▸ What is needed
Search the records that follow and extract every line containing the string "frame".

▸ Given entries
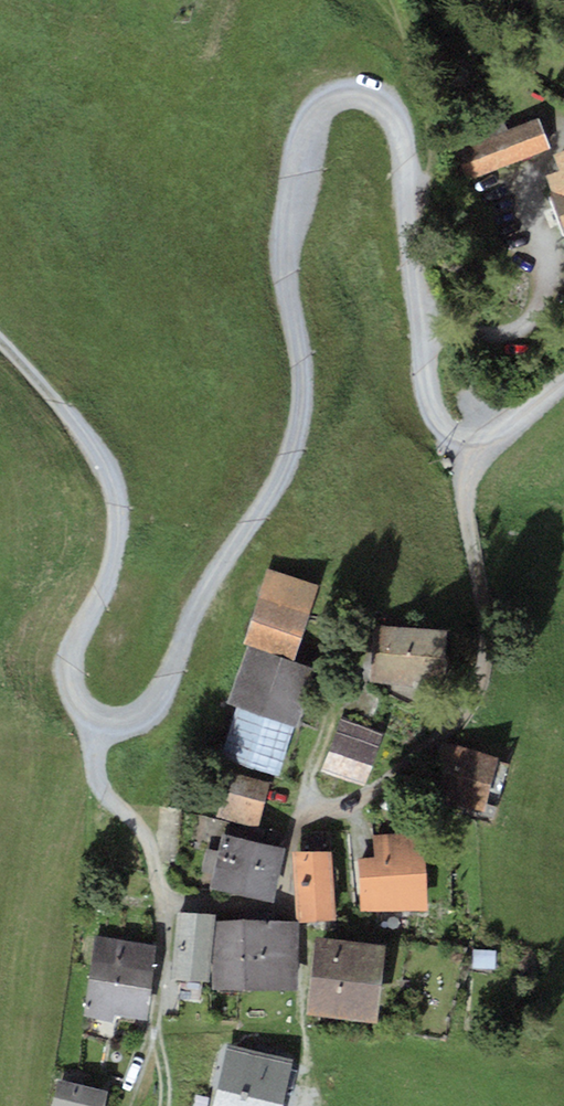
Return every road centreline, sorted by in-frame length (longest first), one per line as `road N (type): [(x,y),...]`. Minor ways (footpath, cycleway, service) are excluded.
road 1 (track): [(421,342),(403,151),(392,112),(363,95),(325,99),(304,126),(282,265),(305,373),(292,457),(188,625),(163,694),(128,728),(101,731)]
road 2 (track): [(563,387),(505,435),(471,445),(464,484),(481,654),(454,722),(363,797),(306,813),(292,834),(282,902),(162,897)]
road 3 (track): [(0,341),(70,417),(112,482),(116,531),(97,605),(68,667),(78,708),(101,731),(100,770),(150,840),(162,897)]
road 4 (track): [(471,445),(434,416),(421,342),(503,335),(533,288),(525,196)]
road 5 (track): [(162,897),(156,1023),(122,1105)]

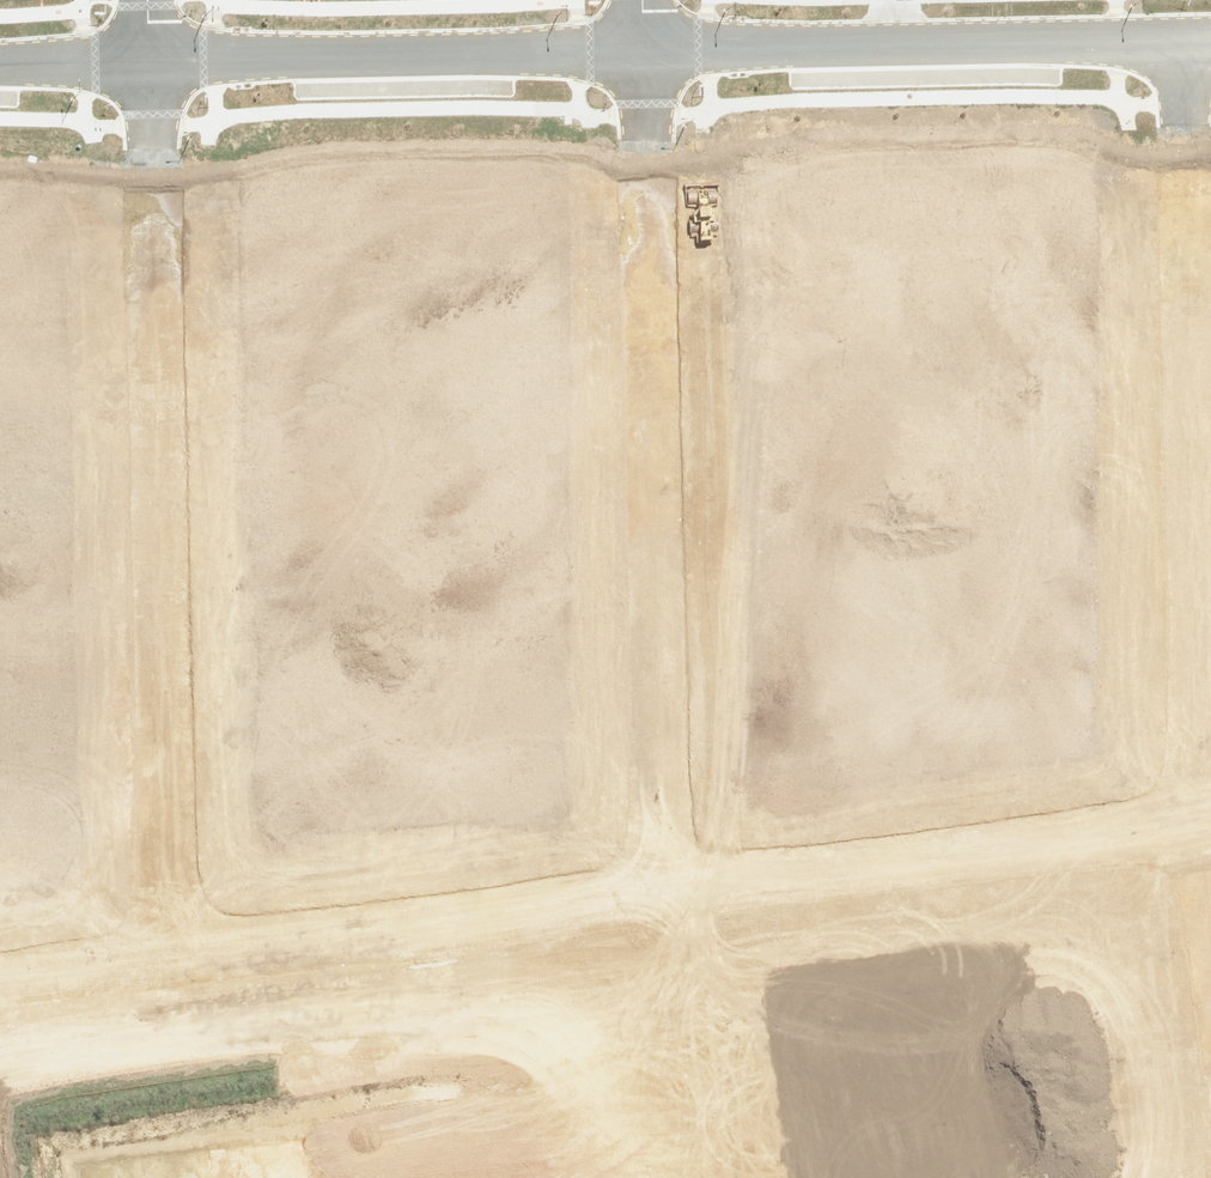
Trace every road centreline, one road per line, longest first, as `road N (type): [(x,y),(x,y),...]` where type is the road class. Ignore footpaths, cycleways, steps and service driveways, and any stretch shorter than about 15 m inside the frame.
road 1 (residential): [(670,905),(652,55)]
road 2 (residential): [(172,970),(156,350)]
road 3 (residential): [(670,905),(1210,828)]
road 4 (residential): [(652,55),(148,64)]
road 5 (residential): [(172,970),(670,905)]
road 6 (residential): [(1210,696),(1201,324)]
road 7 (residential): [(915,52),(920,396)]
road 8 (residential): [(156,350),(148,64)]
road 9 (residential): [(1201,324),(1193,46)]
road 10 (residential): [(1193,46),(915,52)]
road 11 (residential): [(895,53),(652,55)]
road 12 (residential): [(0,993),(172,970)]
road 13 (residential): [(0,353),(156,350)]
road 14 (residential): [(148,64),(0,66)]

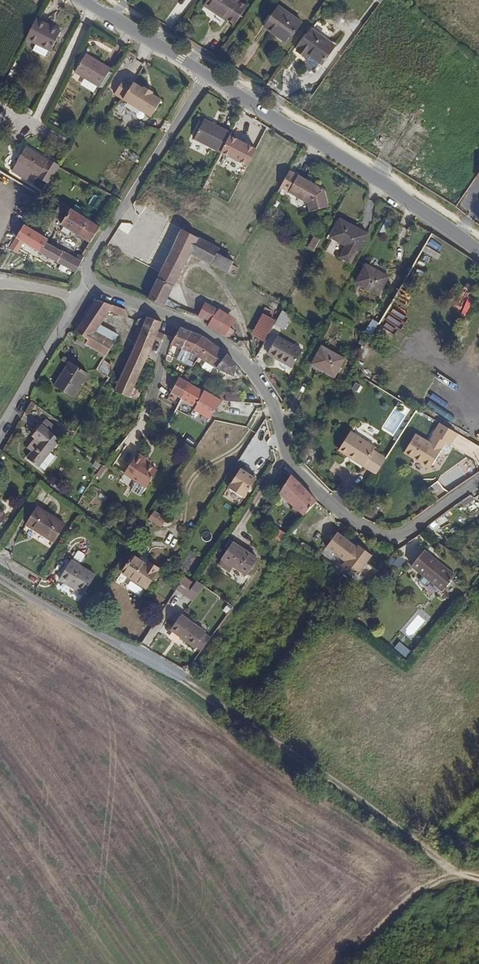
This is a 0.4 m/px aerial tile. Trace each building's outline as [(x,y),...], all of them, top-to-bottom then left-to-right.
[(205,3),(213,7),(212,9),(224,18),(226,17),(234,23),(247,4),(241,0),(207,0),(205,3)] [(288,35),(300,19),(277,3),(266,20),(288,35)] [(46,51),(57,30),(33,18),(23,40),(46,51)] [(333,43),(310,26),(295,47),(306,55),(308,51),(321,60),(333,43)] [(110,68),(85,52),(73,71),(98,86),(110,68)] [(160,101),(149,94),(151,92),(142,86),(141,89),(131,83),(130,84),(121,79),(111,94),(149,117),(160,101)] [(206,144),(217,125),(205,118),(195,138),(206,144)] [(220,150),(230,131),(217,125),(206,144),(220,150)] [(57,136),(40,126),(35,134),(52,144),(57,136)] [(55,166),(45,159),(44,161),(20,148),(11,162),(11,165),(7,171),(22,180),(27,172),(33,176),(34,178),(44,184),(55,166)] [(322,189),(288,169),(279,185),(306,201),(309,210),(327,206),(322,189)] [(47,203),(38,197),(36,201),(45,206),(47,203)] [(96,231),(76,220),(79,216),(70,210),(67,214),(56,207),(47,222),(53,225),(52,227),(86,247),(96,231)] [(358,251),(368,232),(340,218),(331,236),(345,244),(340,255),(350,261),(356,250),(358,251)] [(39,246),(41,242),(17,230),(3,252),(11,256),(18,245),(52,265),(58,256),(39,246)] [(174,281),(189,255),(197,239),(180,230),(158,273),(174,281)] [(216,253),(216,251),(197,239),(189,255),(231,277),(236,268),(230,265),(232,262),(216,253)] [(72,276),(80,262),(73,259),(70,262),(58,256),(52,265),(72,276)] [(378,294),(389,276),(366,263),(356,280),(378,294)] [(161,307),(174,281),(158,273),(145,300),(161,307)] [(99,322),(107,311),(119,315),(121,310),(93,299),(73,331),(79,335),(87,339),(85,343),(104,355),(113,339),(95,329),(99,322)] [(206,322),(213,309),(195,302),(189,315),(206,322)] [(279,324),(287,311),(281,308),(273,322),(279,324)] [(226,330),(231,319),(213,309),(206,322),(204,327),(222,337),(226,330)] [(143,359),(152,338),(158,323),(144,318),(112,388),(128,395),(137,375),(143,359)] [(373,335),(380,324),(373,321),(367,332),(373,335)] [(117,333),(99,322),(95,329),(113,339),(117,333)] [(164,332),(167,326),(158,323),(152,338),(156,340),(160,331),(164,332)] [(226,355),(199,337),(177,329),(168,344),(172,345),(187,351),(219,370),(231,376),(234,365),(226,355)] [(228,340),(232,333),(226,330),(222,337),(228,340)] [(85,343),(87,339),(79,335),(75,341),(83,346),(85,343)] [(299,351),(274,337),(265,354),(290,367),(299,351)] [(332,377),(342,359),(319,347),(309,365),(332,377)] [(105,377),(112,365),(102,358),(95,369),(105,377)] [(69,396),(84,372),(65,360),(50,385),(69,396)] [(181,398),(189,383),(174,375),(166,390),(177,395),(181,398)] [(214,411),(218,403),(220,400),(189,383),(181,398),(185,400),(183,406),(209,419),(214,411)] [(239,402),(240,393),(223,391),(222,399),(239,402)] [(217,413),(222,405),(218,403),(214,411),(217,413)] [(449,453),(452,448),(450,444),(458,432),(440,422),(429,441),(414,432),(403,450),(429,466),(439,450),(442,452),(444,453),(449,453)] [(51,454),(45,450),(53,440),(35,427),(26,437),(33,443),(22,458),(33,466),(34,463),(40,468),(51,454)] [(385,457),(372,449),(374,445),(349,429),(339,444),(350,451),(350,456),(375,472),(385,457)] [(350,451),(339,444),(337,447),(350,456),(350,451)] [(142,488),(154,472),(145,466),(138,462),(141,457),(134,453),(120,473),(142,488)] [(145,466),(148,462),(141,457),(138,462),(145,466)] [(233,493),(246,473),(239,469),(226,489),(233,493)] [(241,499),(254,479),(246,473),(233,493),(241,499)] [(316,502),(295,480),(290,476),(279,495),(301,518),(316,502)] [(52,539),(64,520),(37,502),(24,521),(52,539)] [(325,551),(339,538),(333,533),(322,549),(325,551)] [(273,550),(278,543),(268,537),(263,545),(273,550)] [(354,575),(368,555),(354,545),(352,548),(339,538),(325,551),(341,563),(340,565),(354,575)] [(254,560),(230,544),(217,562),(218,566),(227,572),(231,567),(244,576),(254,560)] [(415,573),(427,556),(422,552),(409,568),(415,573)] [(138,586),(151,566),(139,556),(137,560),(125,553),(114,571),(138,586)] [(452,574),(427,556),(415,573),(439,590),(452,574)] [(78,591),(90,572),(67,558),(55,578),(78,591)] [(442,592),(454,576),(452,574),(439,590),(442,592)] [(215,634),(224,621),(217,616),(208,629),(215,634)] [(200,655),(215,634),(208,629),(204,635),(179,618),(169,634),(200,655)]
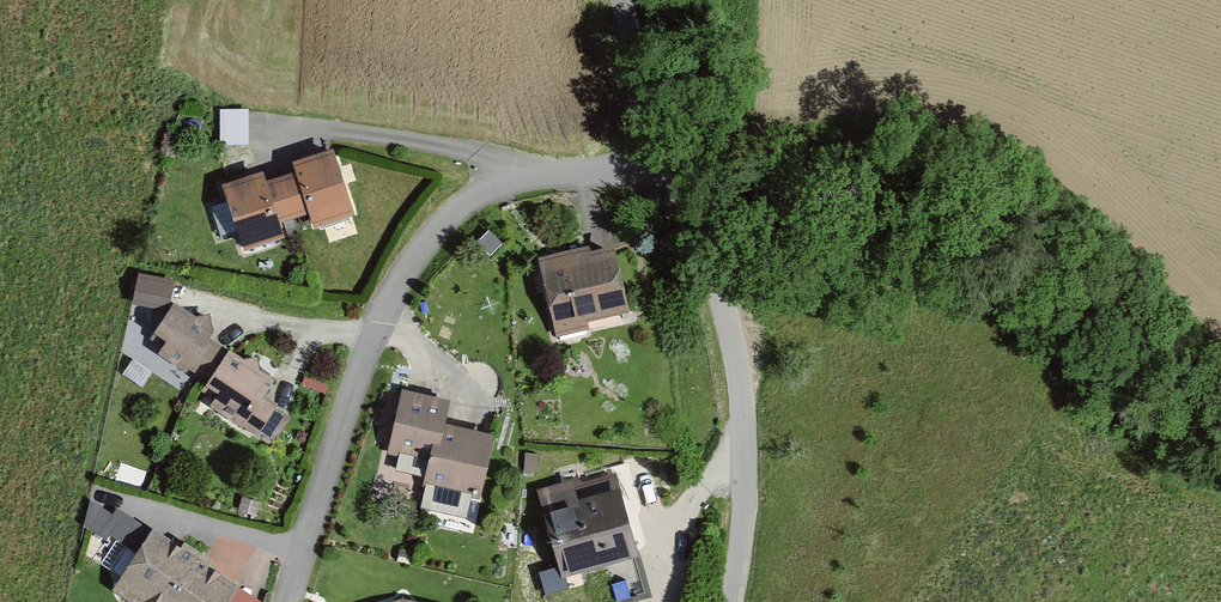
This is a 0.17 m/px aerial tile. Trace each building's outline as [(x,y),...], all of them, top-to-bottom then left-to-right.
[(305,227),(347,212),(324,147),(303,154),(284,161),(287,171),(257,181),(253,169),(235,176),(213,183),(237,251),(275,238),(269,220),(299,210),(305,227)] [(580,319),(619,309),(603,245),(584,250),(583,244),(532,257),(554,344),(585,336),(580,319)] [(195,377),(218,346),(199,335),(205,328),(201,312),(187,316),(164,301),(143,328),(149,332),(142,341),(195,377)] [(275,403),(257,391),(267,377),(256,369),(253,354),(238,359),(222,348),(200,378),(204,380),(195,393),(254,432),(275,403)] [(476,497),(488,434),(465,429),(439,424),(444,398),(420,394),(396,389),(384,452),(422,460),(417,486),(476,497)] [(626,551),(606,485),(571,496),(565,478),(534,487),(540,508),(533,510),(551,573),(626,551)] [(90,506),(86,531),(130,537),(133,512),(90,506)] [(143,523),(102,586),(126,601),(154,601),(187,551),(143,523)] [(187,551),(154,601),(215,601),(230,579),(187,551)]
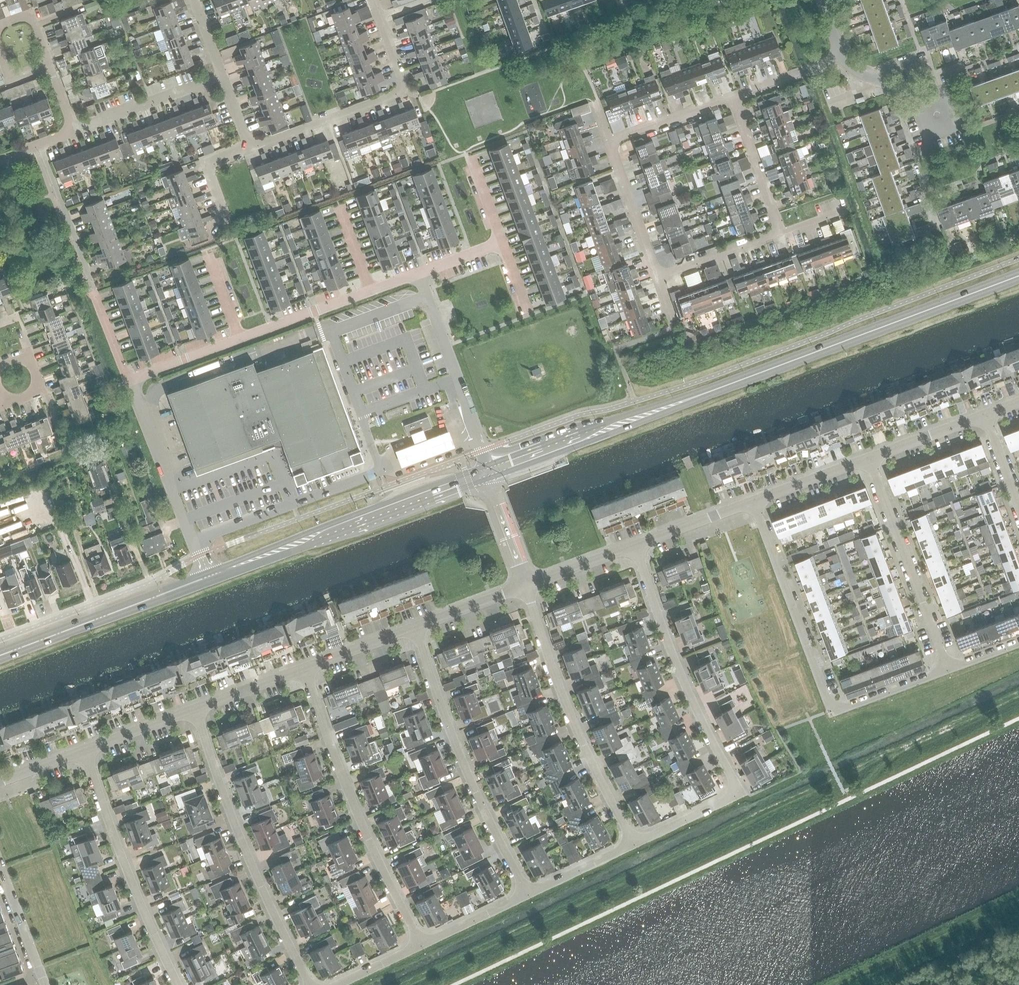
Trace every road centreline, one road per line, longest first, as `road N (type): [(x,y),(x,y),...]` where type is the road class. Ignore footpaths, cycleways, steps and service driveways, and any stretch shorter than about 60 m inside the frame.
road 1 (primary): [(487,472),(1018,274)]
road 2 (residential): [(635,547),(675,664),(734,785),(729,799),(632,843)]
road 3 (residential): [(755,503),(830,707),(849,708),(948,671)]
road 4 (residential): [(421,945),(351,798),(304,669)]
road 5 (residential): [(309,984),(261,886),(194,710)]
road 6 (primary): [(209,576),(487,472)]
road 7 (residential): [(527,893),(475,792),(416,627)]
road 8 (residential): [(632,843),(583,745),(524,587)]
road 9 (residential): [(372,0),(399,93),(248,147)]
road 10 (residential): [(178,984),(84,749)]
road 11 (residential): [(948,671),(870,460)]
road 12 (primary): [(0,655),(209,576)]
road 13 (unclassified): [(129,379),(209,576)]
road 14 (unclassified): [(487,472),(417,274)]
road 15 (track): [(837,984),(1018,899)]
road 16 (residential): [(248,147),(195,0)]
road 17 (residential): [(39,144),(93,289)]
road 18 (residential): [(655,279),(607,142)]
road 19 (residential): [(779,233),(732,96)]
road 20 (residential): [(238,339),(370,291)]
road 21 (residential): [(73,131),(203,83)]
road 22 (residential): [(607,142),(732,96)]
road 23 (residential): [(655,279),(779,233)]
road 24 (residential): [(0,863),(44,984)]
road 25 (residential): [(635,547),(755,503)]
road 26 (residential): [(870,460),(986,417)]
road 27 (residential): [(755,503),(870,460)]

▸ Exercise response
Return every road centreline, sorted by in-frame length (longest first), one per line as `road N (type): [(x,y),...]`. Minor ways (footpath, cycleway, service) are excluded.
Trace every road centreline, one road per line, longest first, as `road N (type): [(x,y),(x,y),...]` where type is the road class. Ignore footpaths, cycleways, steps and service driveways, and any stretch shorter than about 15 m inside the frame.
Trace every road centreline, one road per line, longest first, as `road N (type): [(x,y),(x,y),...]` where type is the road class. Ignore footpaths, cycleways, steps and service driveways, and any stretch shorter than about 60 m inside the frame.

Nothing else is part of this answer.